+++ DATASET CONTENT
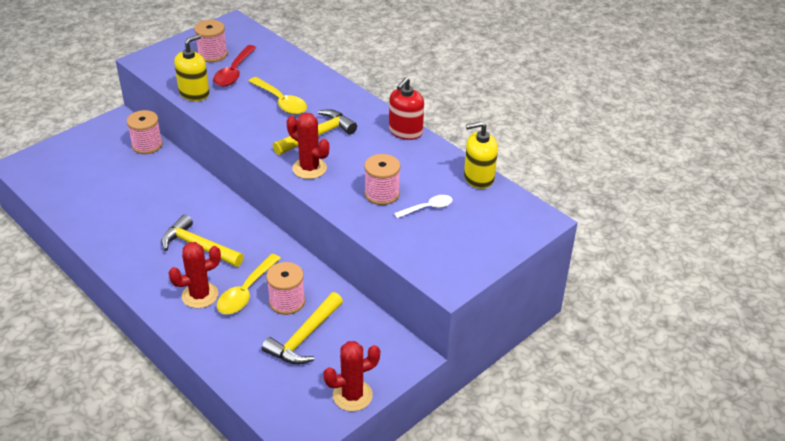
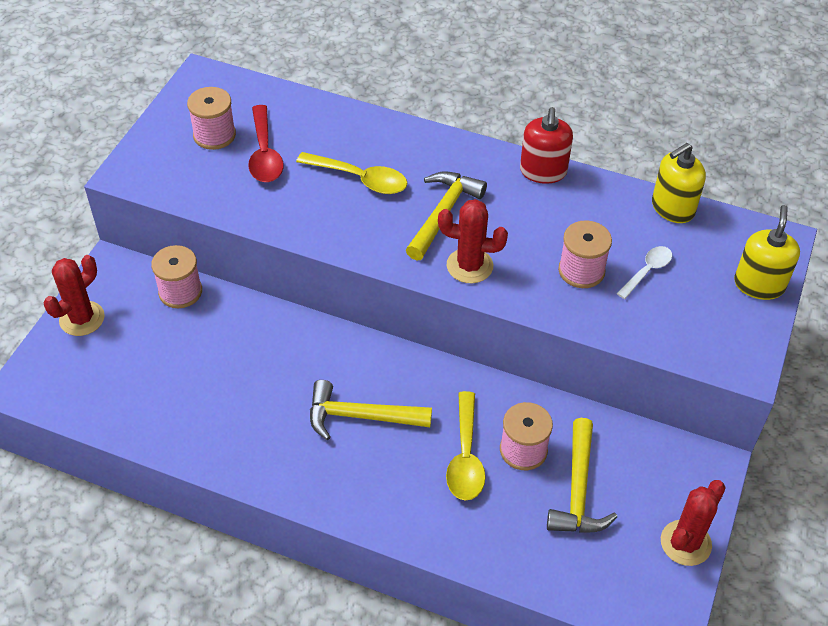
camera: 25 degrees left, 10 degrees up
(194, 93) = (237, 204): yellow soap dispenser -> yellow soap dispenser (759, 284)
(200, 295) = (413, 485): red cactus -> red cactus (82, 318)

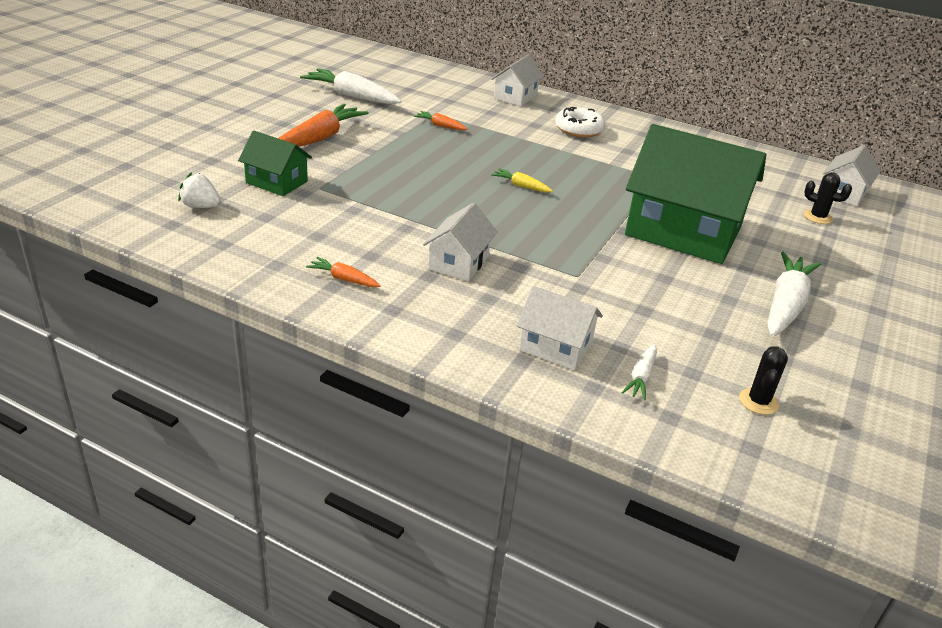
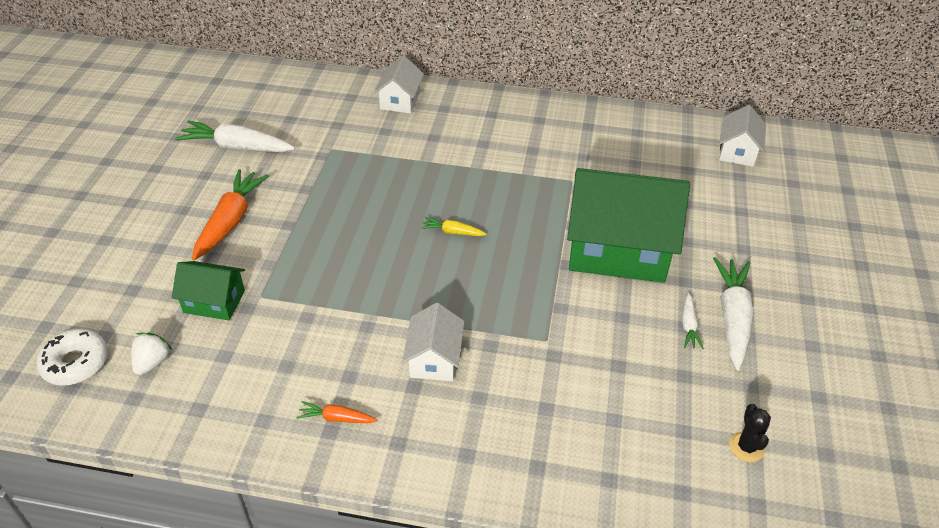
camera: 15 degrees left, 10 degrees up
(201, 206) = (152, 362): white strawberry -> white strawberry turned 105 degrees clockwise
(440, 126) = (343, 166): orange carrot -> none
(555, 347) = (559, 440): white house -> none
(579, 129) = (477, 132): white donut -> white donut (75, 363)
(641, 378) = (643, 453): white carrot -> white carrot (688, 326)
(817, 217) = (725, 192): black cactus -> none

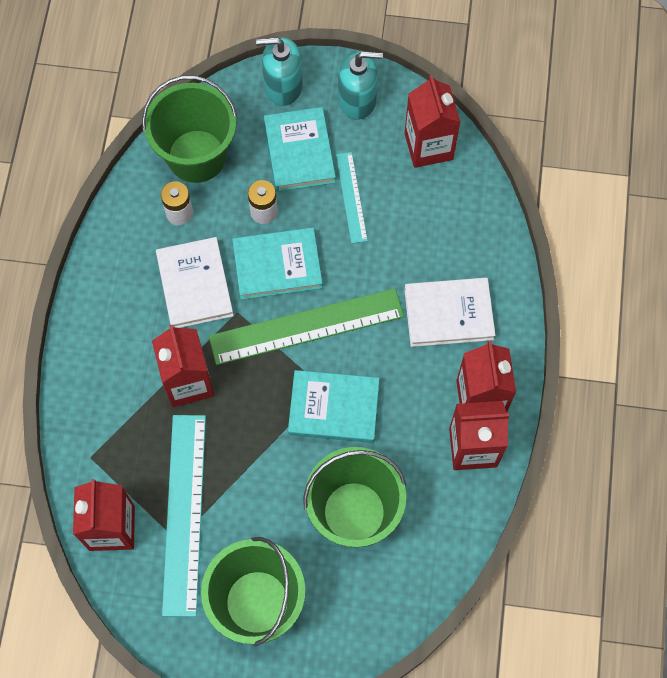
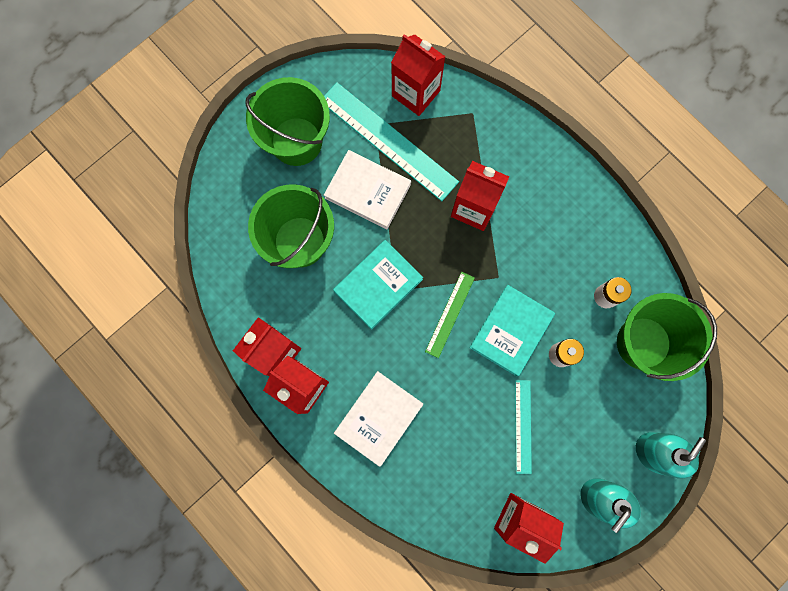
camera: 130 degrees right, 10 degrees up
(195, 285) = (541, 265): white book -> white book (368, 191)
(299, 152) = (589, 419): turquoise book -> none
(306, 326) = (450, 314): green ruler -> green ruler, size x0.53
(351, 197) = (523, 426): turquoise ruler -> turquoise ruler turned 60 degrees clockwise

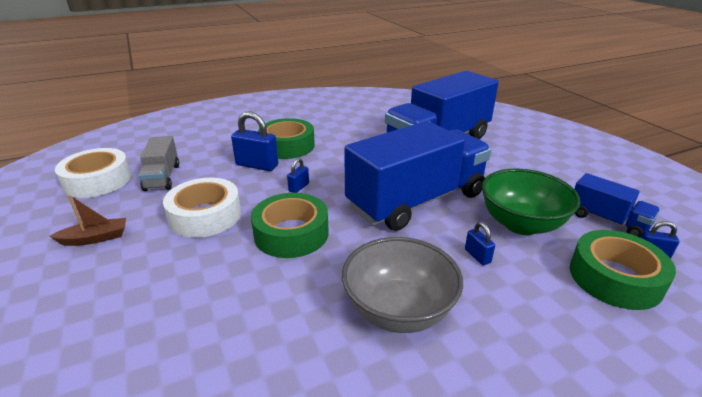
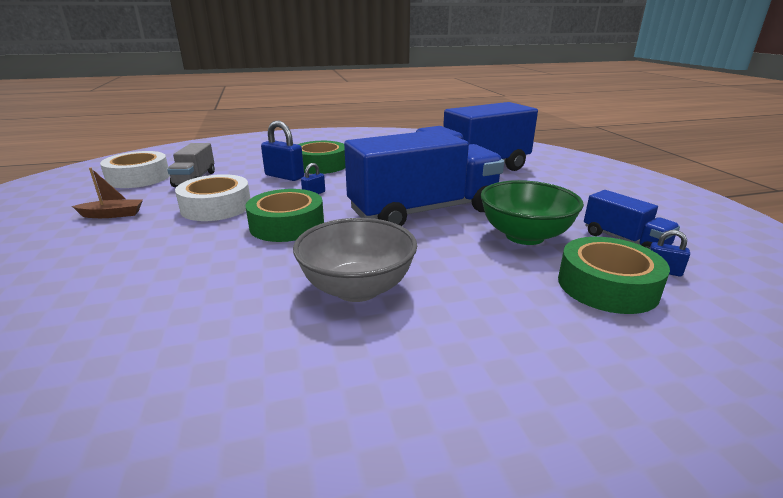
camera: 10 degrees right, 5 degrees down
(477, 256) = (463, 256): blue padlock -> none

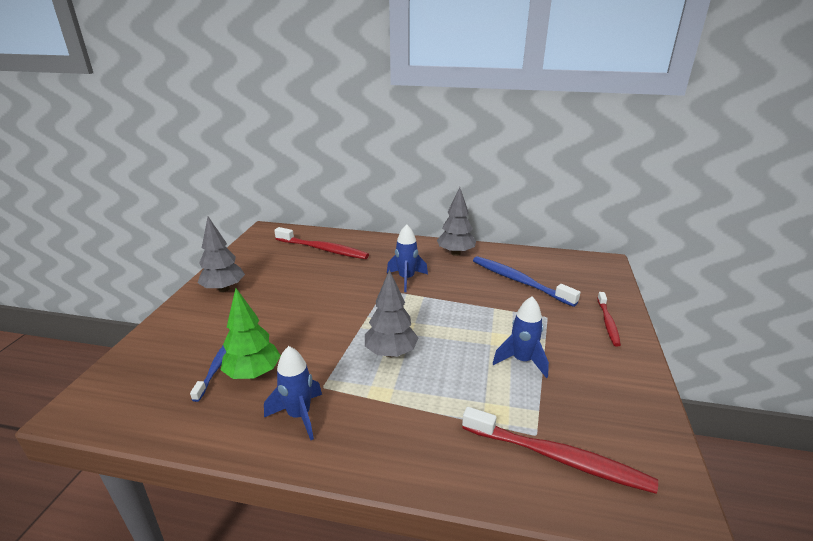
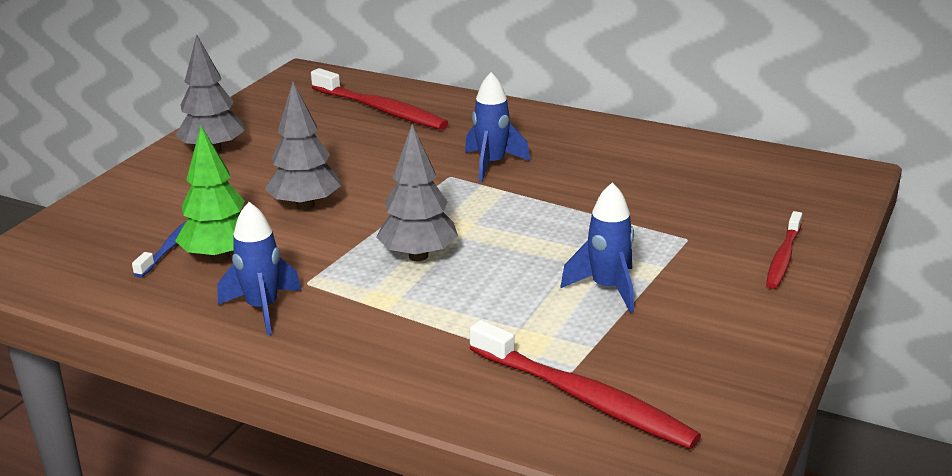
camera: 15 degrees right, 0 degrees up
(455, 253) = (594, 135): grey tree -> grey tree (305, 206)
(519, 281) = (675, 186): blue toothbrush -> none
++++++
- [WHAT IS REQUIRED] Nothing but the lines from the line with "(351, 197) = (523, 426): turquoise" through the end of the listing should appear in the answer, each duplicated exactly, without pictures.

- [ANSWER TO THIS PROBLEM]
(351, 197) = (523, 426): turquoise ruler -> turquoise ruler turned 60 degrees clockwise

camera: 10 degrees right, 5 degrees down
(477, 256) = (463, 256): blue padlock -> none

camera: 15 degrees right, 0 degrees up
(455, 253) = (594, 135): grey tree -> grey tree (305, 206)
(519, 281) = (675, 186): blue toothbrush -> none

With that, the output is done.